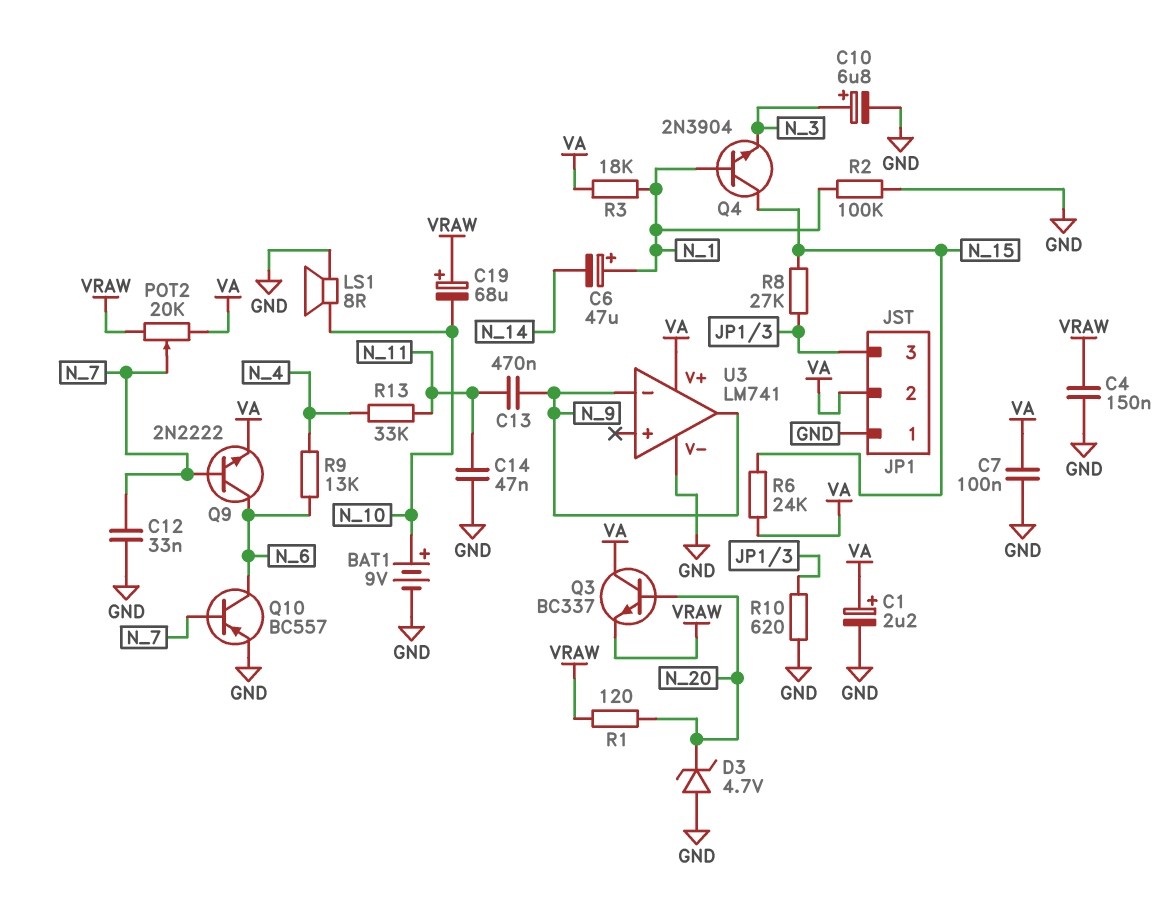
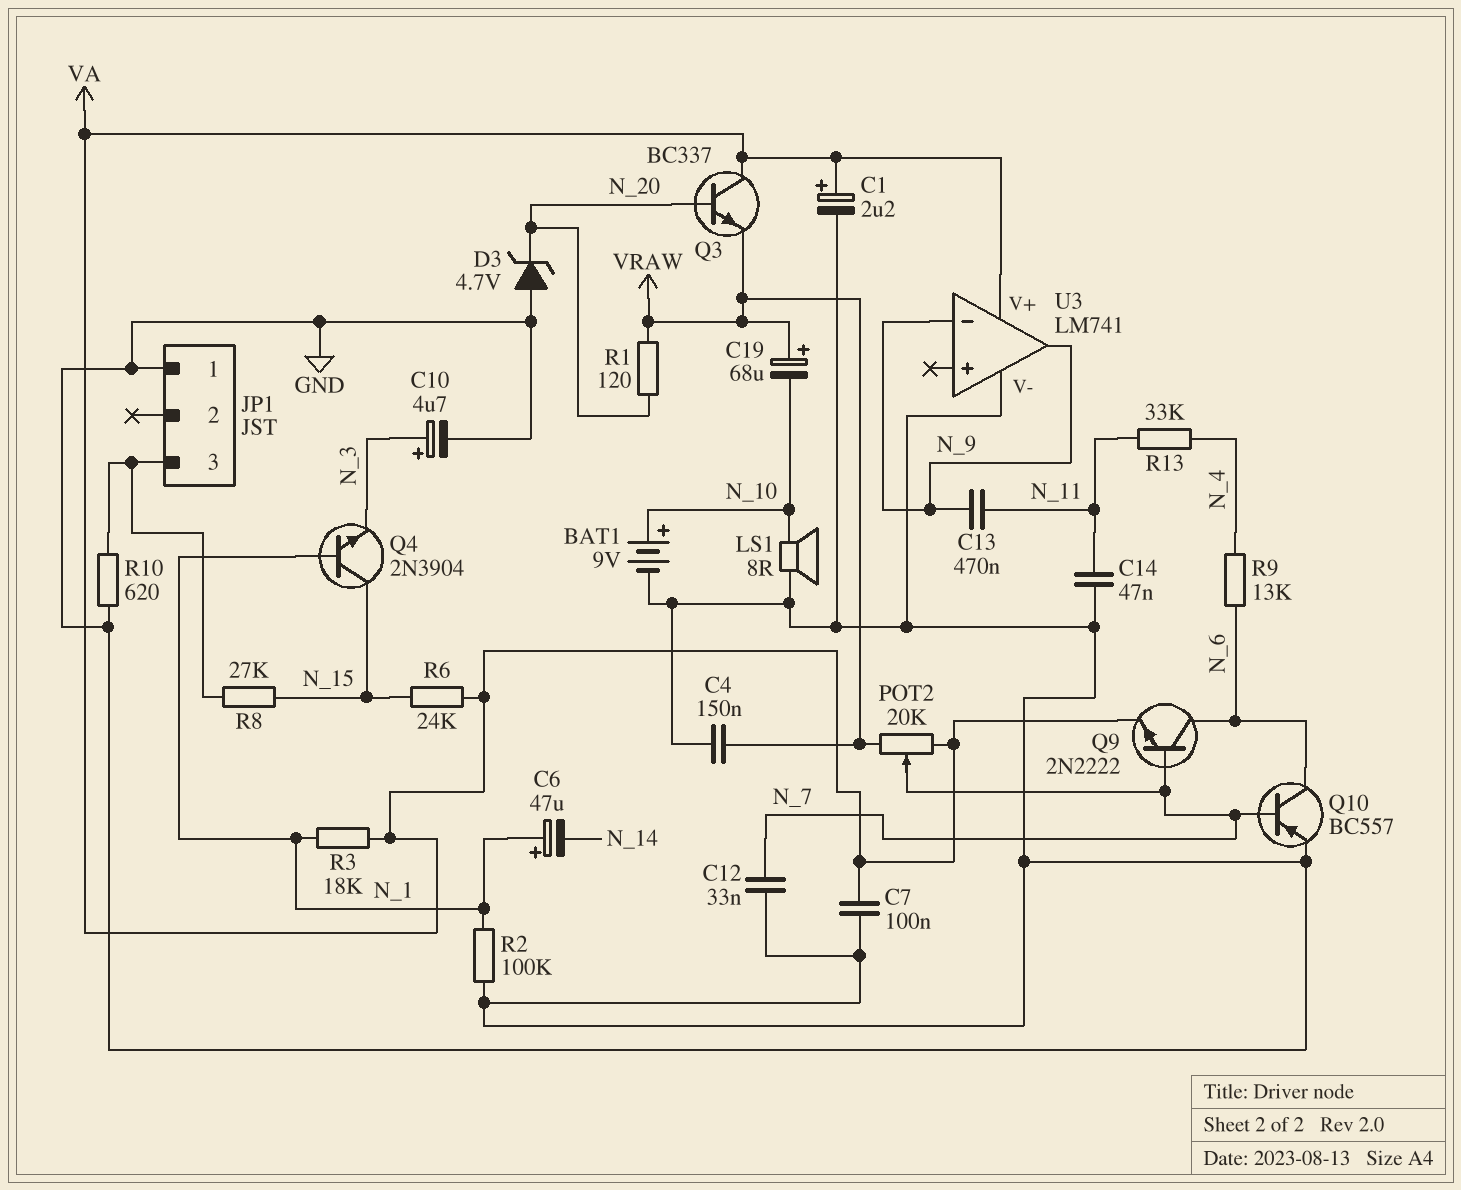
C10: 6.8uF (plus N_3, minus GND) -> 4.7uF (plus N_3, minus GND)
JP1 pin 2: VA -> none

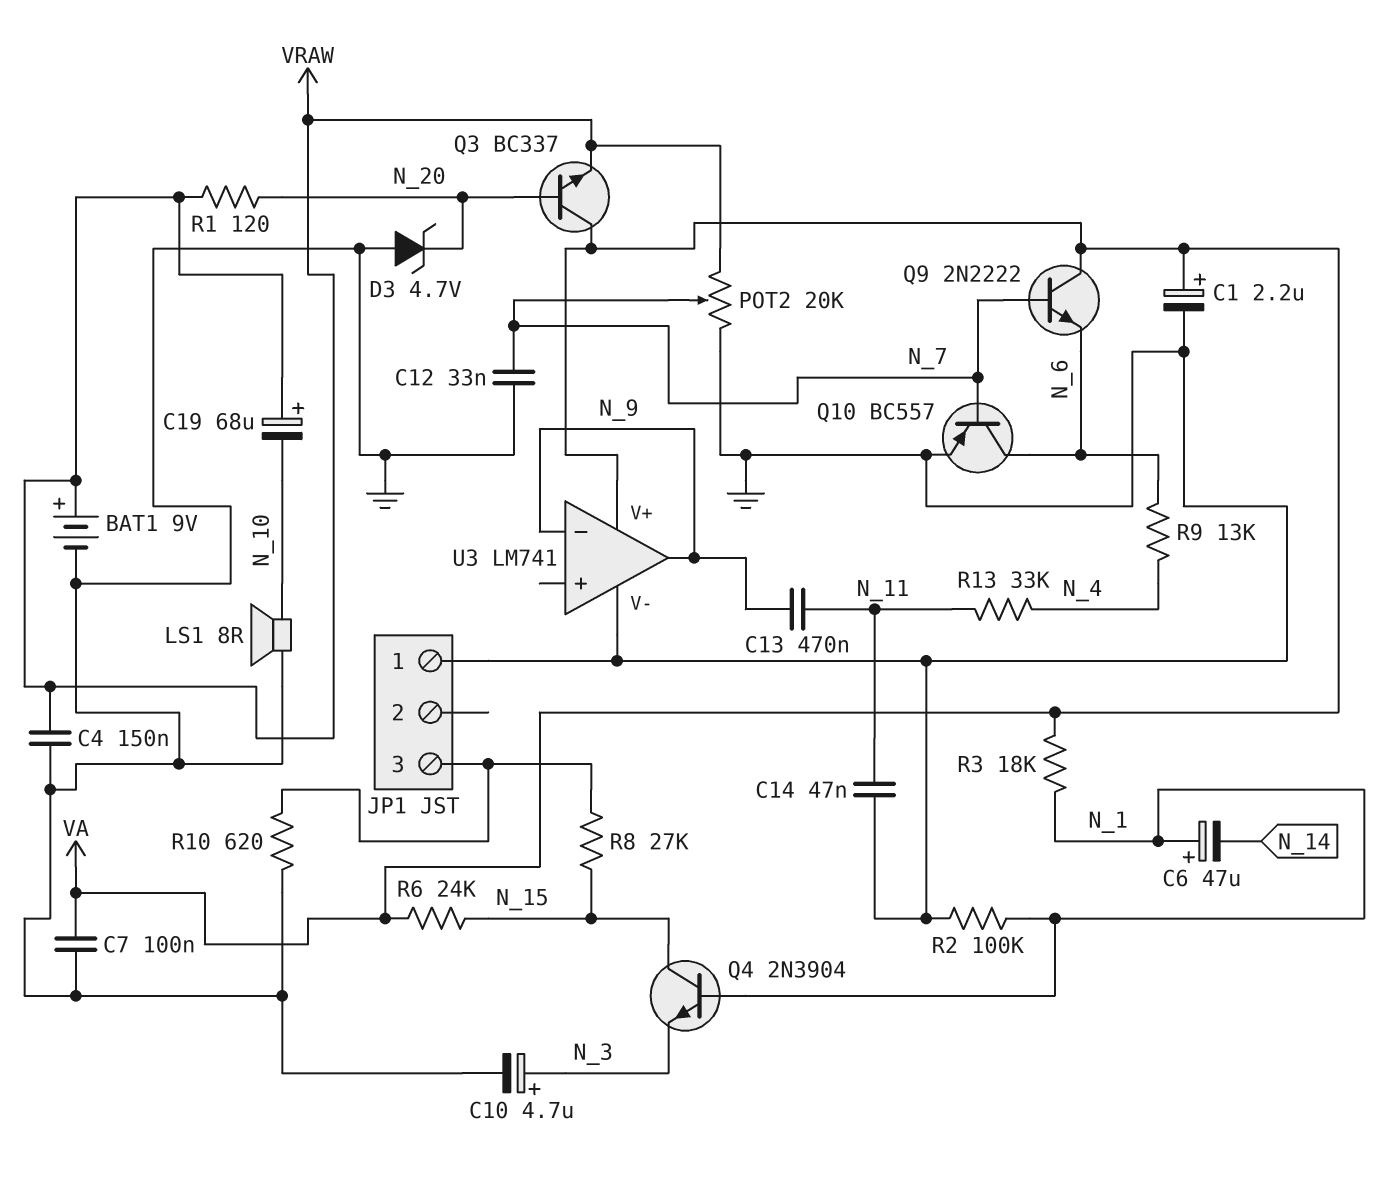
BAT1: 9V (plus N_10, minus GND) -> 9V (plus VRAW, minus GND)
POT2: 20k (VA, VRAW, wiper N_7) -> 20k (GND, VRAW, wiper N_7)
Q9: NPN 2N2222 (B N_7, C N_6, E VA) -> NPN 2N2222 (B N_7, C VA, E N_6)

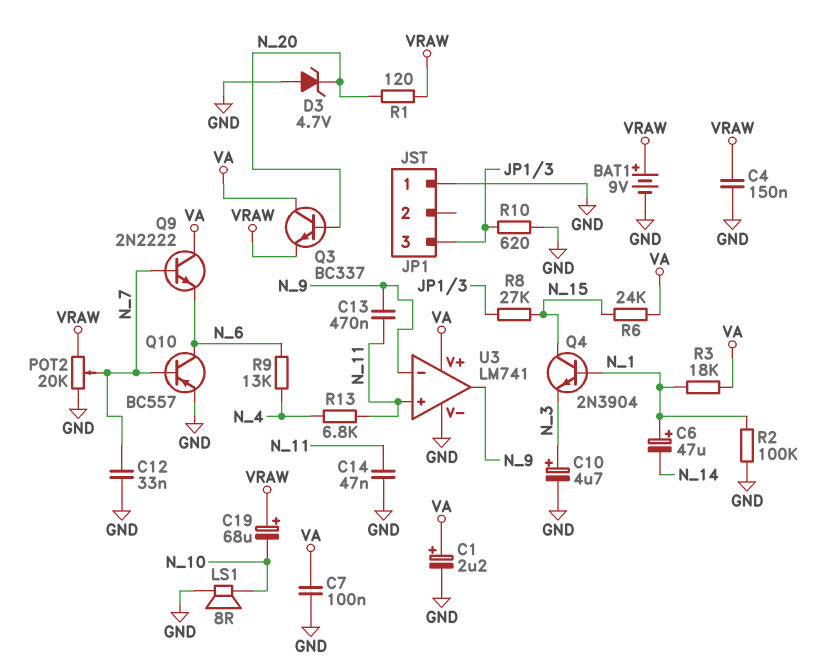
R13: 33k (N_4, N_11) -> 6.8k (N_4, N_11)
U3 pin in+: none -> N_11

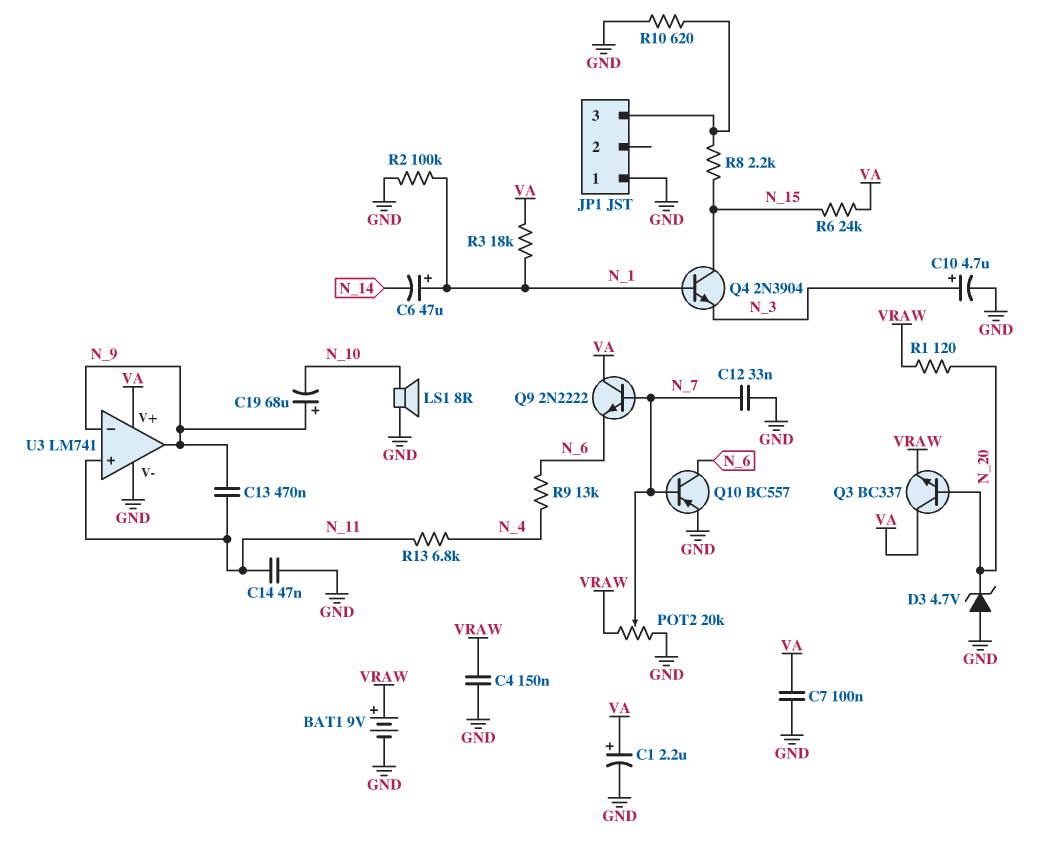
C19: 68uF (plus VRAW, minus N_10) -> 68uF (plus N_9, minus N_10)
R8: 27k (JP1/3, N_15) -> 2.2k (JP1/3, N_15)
---
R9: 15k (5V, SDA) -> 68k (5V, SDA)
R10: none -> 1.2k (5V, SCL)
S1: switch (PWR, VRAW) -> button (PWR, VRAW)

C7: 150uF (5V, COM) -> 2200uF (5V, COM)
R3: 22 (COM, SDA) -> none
...
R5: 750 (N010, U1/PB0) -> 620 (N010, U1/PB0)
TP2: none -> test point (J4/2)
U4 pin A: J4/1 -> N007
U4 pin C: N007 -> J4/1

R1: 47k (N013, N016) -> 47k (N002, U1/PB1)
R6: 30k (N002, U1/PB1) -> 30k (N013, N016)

PROBLEM TO SOLVE = Reproduce the entries exactly, from the line with "C10: 6.8uF (plus" to the line with "Q9: NPN 2N2222", both lines included, keeping no pictures.

PROBLEM SOLUTION =
C10: 6.8uF (plus N_3, minus GND) -> 4.7uF (plus N_3, minus GND)
JP1 pin 2: VA -> none

BAT1: 9V (plus N_10, minus GND) -> 9V (plus VRAW, minus GND)
POT2: 20k (VA, VRAW, wiper N_7) -> 20k (GND, VRAW, wiper N_7)
Q9: NPN 2N2222 (B N_7, C N_6, E VA) -> NPN 2N2222 (B N_7, C VA, E N_6)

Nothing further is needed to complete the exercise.